(Task statement): Print this span of the material below exactly: the line with "red rectangle: (32, 85) -> (43, 69), moved", the line with "yellow ellipse: (45, 109)", and every line between them, but nothing else.

(Information):
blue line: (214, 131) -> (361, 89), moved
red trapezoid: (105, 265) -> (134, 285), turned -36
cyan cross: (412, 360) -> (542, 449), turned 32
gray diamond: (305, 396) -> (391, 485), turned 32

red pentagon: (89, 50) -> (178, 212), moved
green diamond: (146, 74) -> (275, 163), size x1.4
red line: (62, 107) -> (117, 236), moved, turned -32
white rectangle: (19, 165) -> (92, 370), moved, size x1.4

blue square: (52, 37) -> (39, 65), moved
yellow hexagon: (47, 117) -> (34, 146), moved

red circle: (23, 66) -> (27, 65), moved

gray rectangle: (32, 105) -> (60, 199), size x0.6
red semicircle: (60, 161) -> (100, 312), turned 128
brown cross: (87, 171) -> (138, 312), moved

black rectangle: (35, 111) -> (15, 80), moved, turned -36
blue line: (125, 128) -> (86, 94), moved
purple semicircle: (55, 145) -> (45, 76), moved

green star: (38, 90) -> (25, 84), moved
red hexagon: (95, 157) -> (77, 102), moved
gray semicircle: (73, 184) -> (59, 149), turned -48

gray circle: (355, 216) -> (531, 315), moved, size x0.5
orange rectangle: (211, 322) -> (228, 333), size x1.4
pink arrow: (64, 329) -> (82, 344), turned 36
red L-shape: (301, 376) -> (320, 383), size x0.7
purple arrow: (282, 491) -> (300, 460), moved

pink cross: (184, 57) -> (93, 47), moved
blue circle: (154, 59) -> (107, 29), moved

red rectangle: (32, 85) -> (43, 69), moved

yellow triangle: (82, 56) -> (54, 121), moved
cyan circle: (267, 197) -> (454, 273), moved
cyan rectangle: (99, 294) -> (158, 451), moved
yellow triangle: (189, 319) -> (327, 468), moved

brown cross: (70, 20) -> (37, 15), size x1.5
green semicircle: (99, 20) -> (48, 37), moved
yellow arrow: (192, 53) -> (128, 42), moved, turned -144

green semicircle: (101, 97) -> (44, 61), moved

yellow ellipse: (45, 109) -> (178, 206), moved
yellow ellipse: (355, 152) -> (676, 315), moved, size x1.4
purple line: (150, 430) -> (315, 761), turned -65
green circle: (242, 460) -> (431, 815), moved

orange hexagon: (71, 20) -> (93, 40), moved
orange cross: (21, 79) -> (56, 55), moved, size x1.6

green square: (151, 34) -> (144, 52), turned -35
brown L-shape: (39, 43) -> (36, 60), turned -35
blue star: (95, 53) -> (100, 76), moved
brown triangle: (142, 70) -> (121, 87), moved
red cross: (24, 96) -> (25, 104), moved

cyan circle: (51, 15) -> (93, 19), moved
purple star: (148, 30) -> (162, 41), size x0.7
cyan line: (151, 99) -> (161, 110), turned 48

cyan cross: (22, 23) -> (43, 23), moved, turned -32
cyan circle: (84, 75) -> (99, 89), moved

(Solution below):
red rectangle: (32, 85) -> (43, 69), moved

yellow triangle: (82, 56) -> (54, 121), moved
cyan circle: (267, 197) -> (454, 273), moved
cyan rectangle: (99, 294) -> (158, 451), moved
yellow triangle: (189, 319) -> (327, 468), moved

brown cross: (70, 20) -> (37, 15), size x1.5
green semicircle: (99, 20) -> (48, 37), moved
yellow arrow: (192, 53) -> (128, 42), moved, turned -144

green semicircle: (101, 97) -> (44, 61), moved

yellow ellipse: (45, 109) -> (178, 206), moved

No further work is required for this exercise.